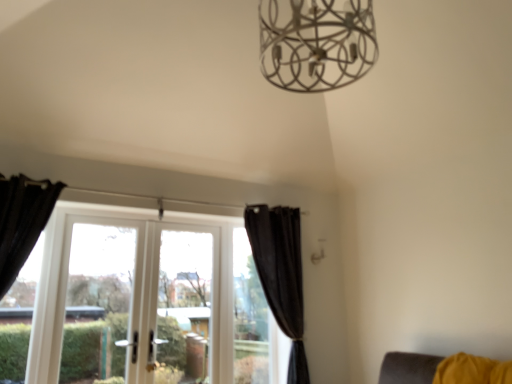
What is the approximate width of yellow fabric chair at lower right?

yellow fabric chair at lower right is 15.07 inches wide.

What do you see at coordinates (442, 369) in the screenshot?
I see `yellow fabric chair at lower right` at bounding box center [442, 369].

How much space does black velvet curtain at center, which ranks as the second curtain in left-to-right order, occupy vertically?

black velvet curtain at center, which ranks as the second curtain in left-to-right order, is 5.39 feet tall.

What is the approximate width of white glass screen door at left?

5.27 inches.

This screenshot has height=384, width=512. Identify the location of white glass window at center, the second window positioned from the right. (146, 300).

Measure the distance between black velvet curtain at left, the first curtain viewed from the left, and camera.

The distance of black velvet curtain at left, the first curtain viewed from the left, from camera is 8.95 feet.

○ ○ ○ ○ ○ ○ ○

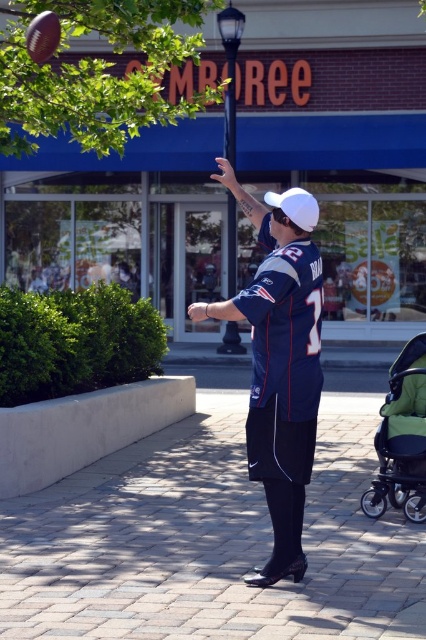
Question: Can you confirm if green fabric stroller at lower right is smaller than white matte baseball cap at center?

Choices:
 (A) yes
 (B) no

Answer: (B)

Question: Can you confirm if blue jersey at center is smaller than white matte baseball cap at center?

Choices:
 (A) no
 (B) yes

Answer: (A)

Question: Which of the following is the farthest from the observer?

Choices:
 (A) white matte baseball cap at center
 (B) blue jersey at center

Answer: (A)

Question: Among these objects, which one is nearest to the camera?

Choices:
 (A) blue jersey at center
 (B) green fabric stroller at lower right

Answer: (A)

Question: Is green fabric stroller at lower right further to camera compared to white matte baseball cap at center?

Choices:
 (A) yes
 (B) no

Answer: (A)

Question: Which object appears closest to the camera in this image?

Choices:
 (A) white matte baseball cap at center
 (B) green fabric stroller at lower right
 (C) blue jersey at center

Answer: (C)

○ ○ ○ ○ ○ ○ ○

**WHAT IS NEEDED**. Present as a numbered list the part of the records above that opens with the line containing "What is the approximate width of yellow" and closes with the line containing "yellow fabric chair at lower right is", leaving out any blank lines.

**SOLUTION BELOW**.
1. What is the approximate width of yellow fabric chair at lower right?
2. yellow fabric chair at lower right is 15.07 inches wide.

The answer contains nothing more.